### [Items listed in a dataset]
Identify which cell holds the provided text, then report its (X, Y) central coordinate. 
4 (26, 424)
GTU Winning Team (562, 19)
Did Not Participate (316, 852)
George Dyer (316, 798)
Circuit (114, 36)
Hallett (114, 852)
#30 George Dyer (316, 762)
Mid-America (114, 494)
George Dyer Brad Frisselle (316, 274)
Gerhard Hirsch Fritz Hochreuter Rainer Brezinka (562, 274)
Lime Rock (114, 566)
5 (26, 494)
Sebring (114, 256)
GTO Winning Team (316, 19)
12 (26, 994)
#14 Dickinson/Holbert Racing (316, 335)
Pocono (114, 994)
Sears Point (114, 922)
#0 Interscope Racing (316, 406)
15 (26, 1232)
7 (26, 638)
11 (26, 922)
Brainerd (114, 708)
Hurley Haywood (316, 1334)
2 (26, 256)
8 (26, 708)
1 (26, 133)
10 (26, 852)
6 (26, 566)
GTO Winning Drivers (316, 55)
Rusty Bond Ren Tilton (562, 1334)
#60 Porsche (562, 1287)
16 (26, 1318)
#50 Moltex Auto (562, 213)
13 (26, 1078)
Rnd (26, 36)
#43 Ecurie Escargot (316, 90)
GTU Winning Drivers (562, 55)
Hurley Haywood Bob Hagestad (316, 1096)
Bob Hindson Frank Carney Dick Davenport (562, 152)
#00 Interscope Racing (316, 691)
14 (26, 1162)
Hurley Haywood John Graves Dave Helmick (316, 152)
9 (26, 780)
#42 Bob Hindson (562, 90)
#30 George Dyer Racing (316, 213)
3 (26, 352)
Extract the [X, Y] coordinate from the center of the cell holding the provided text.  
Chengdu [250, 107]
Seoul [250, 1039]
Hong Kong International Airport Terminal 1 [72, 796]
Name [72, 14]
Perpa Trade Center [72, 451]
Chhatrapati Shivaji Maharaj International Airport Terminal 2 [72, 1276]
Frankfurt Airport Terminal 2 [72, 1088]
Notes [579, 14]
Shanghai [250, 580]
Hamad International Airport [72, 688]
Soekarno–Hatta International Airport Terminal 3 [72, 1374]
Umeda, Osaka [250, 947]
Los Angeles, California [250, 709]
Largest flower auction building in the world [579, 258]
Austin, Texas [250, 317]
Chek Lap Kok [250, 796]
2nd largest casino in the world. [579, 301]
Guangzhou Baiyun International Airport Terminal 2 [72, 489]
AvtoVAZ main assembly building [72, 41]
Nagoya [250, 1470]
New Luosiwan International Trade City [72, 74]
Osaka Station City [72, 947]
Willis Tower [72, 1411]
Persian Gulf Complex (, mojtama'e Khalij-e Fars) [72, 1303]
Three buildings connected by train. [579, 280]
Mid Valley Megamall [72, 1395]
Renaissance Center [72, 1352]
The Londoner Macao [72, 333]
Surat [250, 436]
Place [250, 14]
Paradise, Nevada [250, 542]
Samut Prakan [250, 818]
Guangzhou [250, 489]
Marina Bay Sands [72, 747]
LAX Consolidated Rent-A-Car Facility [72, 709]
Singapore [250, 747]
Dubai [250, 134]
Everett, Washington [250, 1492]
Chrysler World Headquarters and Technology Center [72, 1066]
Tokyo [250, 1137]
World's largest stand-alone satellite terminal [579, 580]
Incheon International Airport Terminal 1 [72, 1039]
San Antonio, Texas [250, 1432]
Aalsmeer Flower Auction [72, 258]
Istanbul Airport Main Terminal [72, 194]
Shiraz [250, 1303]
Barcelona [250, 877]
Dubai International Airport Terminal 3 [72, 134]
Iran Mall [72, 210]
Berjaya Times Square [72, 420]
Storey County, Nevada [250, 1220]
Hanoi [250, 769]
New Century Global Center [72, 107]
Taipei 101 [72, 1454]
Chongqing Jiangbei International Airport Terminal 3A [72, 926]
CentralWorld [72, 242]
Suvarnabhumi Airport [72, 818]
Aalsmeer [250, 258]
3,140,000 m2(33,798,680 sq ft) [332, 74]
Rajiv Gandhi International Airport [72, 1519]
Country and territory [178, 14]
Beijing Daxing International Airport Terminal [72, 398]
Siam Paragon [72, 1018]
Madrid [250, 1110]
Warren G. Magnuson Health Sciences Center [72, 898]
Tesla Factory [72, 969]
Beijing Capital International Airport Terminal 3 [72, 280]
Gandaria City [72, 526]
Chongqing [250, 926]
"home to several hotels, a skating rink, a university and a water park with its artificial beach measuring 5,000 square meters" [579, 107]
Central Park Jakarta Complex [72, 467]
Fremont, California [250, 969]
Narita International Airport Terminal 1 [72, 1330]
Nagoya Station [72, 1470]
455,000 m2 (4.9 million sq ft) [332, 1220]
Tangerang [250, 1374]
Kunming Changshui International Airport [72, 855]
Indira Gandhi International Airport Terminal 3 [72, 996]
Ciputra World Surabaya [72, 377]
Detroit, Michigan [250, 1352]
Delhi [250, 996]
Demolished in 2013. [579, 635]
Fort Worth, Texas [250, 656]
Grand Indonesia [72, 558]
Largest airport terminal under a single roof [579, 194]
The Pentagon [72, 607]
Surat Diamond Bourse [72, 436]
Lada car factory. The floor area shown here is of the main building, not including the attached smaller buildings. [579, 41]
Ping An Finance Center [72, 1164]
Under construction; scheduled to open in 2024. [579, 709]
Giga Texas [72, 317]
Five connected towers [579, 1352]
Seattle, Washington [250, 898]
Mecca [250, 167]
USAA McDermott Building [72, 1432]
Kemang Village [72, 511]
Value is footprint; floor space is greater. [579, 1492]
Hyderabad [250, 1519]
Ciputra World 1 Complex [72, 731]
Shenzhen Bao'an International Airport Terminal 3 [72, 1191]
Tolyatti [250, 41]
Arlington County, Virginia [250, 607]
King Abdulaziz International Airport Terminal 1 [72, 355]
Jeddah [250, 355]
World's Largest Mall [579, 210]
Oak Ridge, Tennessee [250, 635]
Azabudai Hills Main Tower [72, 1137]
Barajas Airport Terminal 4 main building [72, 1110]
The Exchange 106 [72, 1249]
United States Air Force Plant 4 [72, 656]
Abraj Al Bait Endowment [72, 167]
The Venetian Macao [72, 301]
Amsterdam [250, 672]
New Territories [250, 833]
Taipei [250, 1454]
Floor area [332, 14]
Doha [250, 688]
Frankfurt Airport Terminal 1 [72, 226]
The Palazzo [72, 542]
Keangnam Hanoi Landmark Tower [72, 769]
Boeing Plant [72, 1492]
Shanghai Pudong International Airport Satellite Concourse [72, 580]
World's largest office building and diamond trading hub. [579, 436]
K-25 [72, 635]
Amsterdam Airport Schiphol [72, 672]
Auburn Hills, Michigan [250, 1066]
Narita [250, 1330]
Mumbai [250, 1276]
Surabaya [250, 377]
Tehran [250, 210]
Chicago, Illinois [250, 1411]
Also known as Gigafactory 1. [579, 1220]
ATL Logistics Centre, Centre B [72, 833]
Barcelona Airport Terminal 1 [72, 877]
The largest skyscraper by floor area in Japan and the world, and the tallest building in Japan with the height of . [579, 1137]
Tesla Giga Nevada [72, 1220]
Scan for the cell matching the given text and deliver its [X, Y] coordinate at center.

### [What you should do]
Copy out every line of the records above verbatim, keeping each one unchanged and in its original order.

### [Reply to the exercise]
Identify which cell holds the provided text, then report its (X, Y) central coordinate. 
4 (26, 424)
GTU Winning Team (562, 19)
Did Not Participate (316, 852)
George Dyer (316, 798)
Circuit (114, 36)
Hallett (114, 852)
#30 George Dyer (316, 762)
Mid-America (114, 494)
George Dyer Brad Frisselle (316, 274)
Gerhard Hirsch Fritz Hochreuter Rainer Brezinka (562, 274)
Lime Rock (114, 566)
5 (26, 494)
Sebring (114, 256)
GTO Winning Team (316, 19)
12 (26, 994)
#14 Dickinson/Holbert Racing (316, 335)
Pocono (114, 994)
Sears Point (114, 922)
#0 Interscope Racing (316, 406)
15 (26, 1232)
7 (26, 638)
11 (26, 922)
Brainerd (114, 708)
Hurley Haywood (316, 1334)
2 (26, 256)
8 (26, 708)
1 (26, 133)
10 (26, 852)
6 (26, 566)
GTO Winning Drivers (316, 55)
Rusty Bond Ren Tilton (562, 1334)
#60 Porsche (562, 1287)
16 (26, 1318)
#50 Moltex Auto (562, 213)
13 (26, 1078)
Rnd (26, 36)
#43 Ecurie Escargot (316, 90)
GTU Winning Drivers (562, 55)
Hurley Haywood Bob Hagestad (316, 1096)
Bob Hindson Frank Carney Dick Davenport (562, 152)
#00 Interscope Racing (316, 691)
14 (26, 1162)
Hurley Haywood John Graves Dave Helmick (316, 152)
9 (26, 780)
#42 Bob Hindson (562, 90)
#30 George Dyer Racing (316, 213)
3 (26, 352)
Extract the [X, Y] coordinate from the center of the cell holding the provided text.  
Chengdu [250, 107]
Seoul [250, 1039]
Hong Kong International Airport Terminal 1 [72, 796]
Name [72, 14]
Perpa Trade Center [72, 451]
Chhatrapati Shivaji Maharaj International Airport Terminal 2 [72, 1276]
Frankfurt Airport Terminal 2 [72, 1088]
Notes [579, 14]
Shanghai [250, 580]
Hamad International Airport [72, 688]
Soekarno–Hatta International Airport Terminal 3 [72, 1374]
Umeda, Osaka [250, 947]
Los Angeles, California [250, 709]
Largest flower auction building in the world [579, 258]
Austin, Texas [250, 317]
Chek Lap Kok [250, 796]
2nd largest casino in the world. [579, 301]
Guangzhou Baiyun International Airport Terminal 2 [72, 489]
AvtoVAZ main assembly building [72, 41]
Nagoya [250, 1470]
New Luosiwan International Trade City [72, 74]
Osaka Station City [72, 947]
Willis Tower [72, 1411]
Persian Gulf Complex (, mojtama'e Khalij-e Fars) [72, 1303]
Three buildings connected by train. [579, 280]
Mid Valley Megamall [72, 1395]
Renaissance Center [72, 1352]
The Londoner Macao [72, 333]
Surat [250, 436]
Place [250, 14]
Paradise, Nevada [250, 542]
Samut Prakan [250, 818]
Guangzhou [250, 489]
Marina Bay Sands [72, 747]
LAX Consolidated Rent-A-Car Facility [72, 709]
Singapore [250, 747]
Dubai [250, 134]
Everett, Washington [250, 1492]
Chrysler World Headquarters and Technology Center [72, 1066]
Tokyo [250, 1137]
World's largest stand-alone satellite terminal [579, 580]
Incheon International Airport Terminal 1 [72, 1039]
San Antonio, Texas [250, 1432]
Aalsmeer Flower Auction [72, 258]
Istanbul Airport Main Terminal [72, 194]
Shiraz [250, 1303]
Barcelona [250, 877]
Dubai International Airport Terminal 3 [72, 134]
Iran Mall [72, 210]
Berjaya Times Square [72, 420]
Storey County, Nevada [250, 1220]
Hanoi [250, 769]
New Century Global Center [72, 107]
Taipei 101 [72, 1454]
Chongqing Jiangbei International Airport Terminal 3A [72, 926]
CentralWorld [72, 242]
Suvarnabhumi Airport [72, 818]
Aalsmeer [250, 258]
3,140,000 m2(33,798,680 sq ft) [332, 74]
Rajiv Gandhi International Airport [72, 1519]
Country and territory [178, 14]
Beijing Daxing International Airport Terminal [72, 398]
Siam Paragon [72, 1018]
Madrid [250, 1110]
Warren G. Magnuson Health Sciences Center [72, 898]
Tesla Factory [72, 969]
Beijing Capital International Airport Terminal 3 [72, 280]
Gandaria City [72, 526]
Chongqing [250, 926]
"home to several hotels, a skating rink, a university and a water park with its artificial beach measuring 5,000 square meters" [579, 107]
Central Park Jakarta Complex [72, 467]
Fremont, California [250, 969]
Narita International Airport Terminal 1 [72, 1330]
Nagoya Station [72, 1470]
455,000 m2 (4.9 million sq ft) [332, 1220]
Tangerang [250, 1374]
Kunming Changshui International Airport [72, 855]
Indira Gandhi International Airport Terminal 3 [72, 996]
Ciputra World Surabaya [72, 377]
Detroit, Michigan [250, 1352]
Delhi [250, 996]
Demolished in 2013. [579, 635]
Fort Worth, Texas [250, 656]
Grand Indonesia [72, 558]
Largest airport terminal under a single roof [579, 194]
The Pentagon [72, 607]
Surat Diamond Bourse [72, 436]
Lada car factory. The floor area shown here is of the main building, not including the attached smaller buildings. [579, 41]
Ping An Finance Center [72, 1164]
Under construction; scheduled to open in 2024. [579, 709]
Giga Texas [72, 317]
Five connected towers [579, 1352]
Seattle, Washington [250, 898]
Mecca [250, 167]
USAA McDermott Building [72, 1432]
Kemang Village [72, 511]
Value is footprint; floor space is greater. [579, 1492]
Hyderabad [250, 1519]
Ciputra World 1 Complex [72, 731]
Shenzhen Bao'an International Airport Terminal 3 [72, 1191]
Tolyatti [250, 41]
Arlington County, Virginia [250, 607]
King Abdulaziz International Airport Terminal 1 [72, 355]
Jeddah [250, 355]
World's Largest Mall [579, 210]
Oak Ridge, Tennessee [250, 635]
Azabudai Hills Main Tower [72, 1137]
Barajas Airport Terminal 4 main building [72, 1110]
The Exchange 106 [72, 1249]
United States Air Force Plant 4 [72, 656]
Abraj Al Bait Endowment [72, 167]
The Venetian Macao [72, 301]
Amsterdam [250, 672]
New Territories [250, 833]
Taipei [250, 1454]
Floor area [332, 14]
Doha [250, 688]
Frankfurt Airport Terminal 1 [72, 226]
The Palazzo [72, 542]
Keangnam Hanoi Landmark Tower [72, 769]
Boeing Plant [72, 1492]
Shanghai Pudong International Airport Satellite Concourse [72, 580]
World's largest office building and diamond trading hub. [579, 436]
K-25 [72, 635]
Amsterdam Airport Schiphol [72, 672]
Auburn Hills, Michigan [250, 1066]
Narita [250, 1330]
Mumbai [250, 1276]
Surabaya [250, 377]
Tehran [250, 210]
Chicago, Illinois [250, 1411]
Also known as Gigafactory 1. [579, 1220]
ATL Logistics Centre, Centre B [72, 833]
Barcelona Airport Terminal 1 [72, 877]
The largest skyscraper by floor area in Japan and the world, and the tallest building in Japan with the height of . [579, 1137]
Tesla Giga Nevada [72, 1220]
Scan for the cell matching the given text and deliver its [X, Y] coordinate at center.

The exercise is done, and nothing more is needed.